[Stored records]
•••••

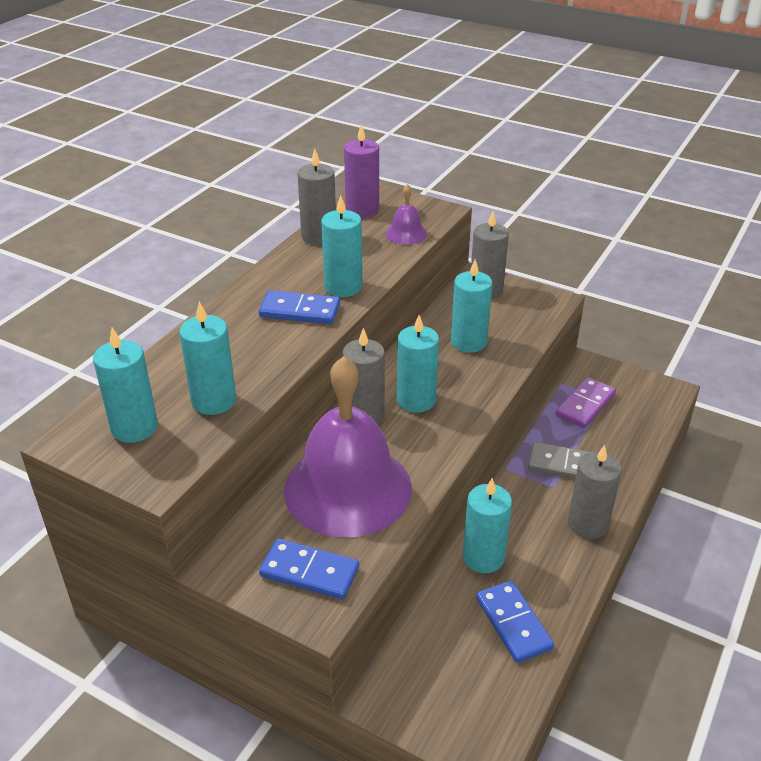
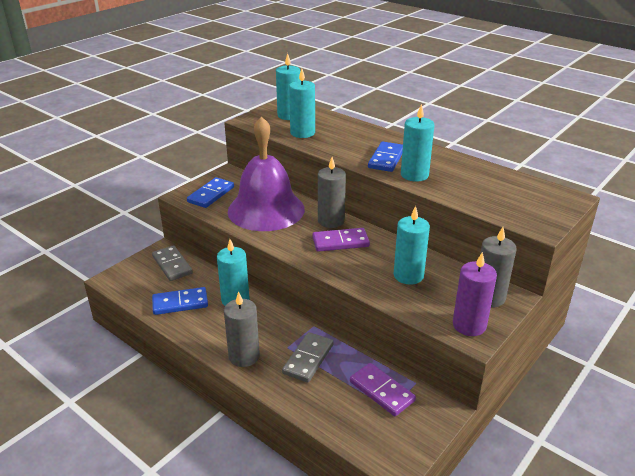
camera: 100 degrees right, 5 degrees down
(319, 236) = (488, 171): grey candle -> none
(362, 209) = (536, 191): purple candle -> purple candle (469, 325)
(406, 233) = (496, 207): purple bell -> none
(416, 400) = (340, 242): turquoise candle -> purple domino
(420, 666) = (172, 265): none -> grey domino

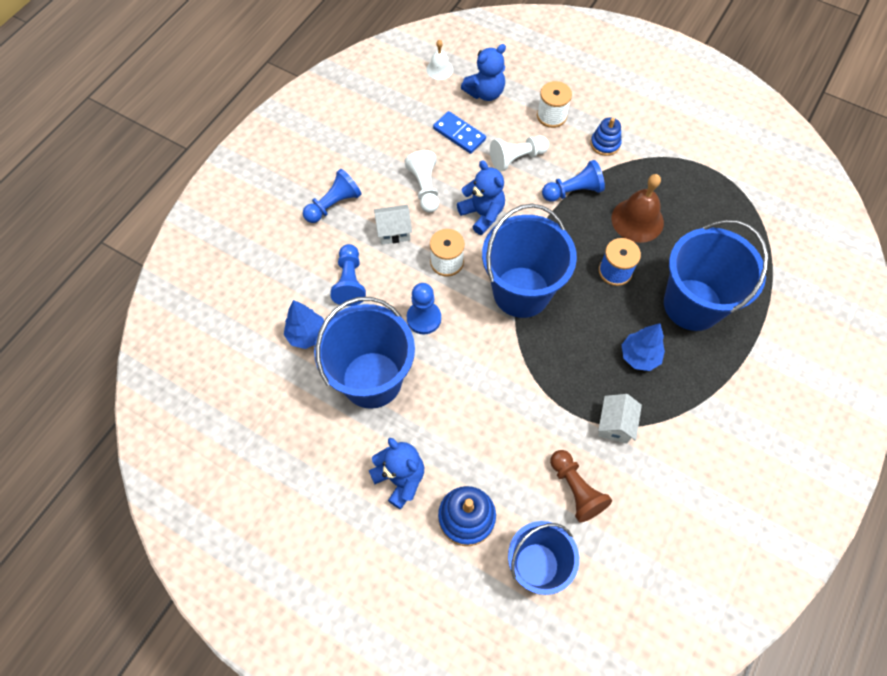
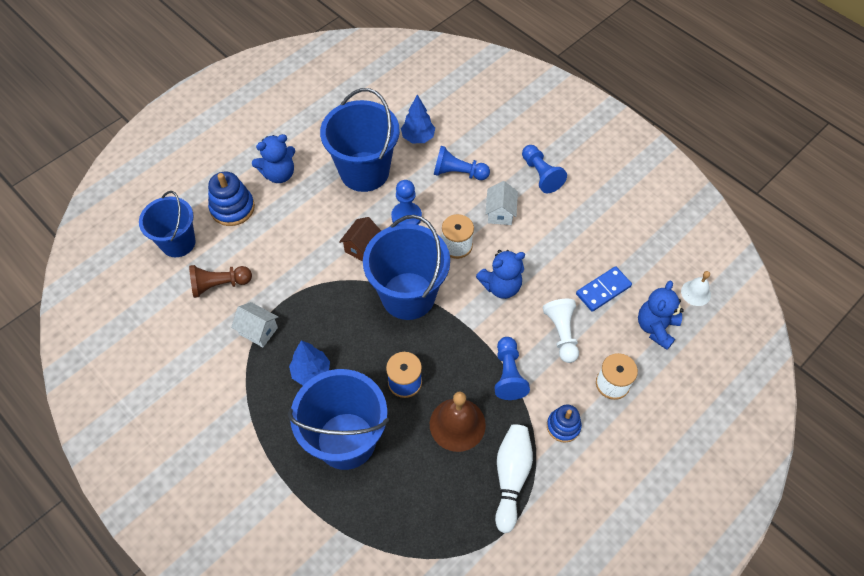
camera: 105 degrees right, 5 degrees down
(425, 188) = (543, 246): white pawn -> none
(477, 352) = (362, 247): none -> brown house
(485, 93) = (656, 327): blue teddy bear -> blue teddy bear turned 45 degrees clockwise
(666, 172) = (511, 477): none -> white bowling pin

•••••

:: What this task involves ::
Leave every picture out and copy precisely the lines from the one containing "(362, 209) = (536, 191): purple" through the last line of the data above, both ends included.

:: Written answer ::
(362, 209) = (536, 191): purple candle -> purple candle (469, 325)
(406, 233) = (496, 207): purple bell -> none
(416, 400) = (340, 242): turquoise candle -> purple domino
(420, 666) = (172, 265): none -> grey domino

camera: 105 degrees right, 5 degrees down
(425, 188) = (543, 246): white pawn -> none
(477, 352) = (362, 247): none -> brown house
(485, 93) = (656, 327): blue teddy bear -> blue teddy bear turned 45 degrees clockwise
(666, 172) = (511, 477): none -> white bowling pin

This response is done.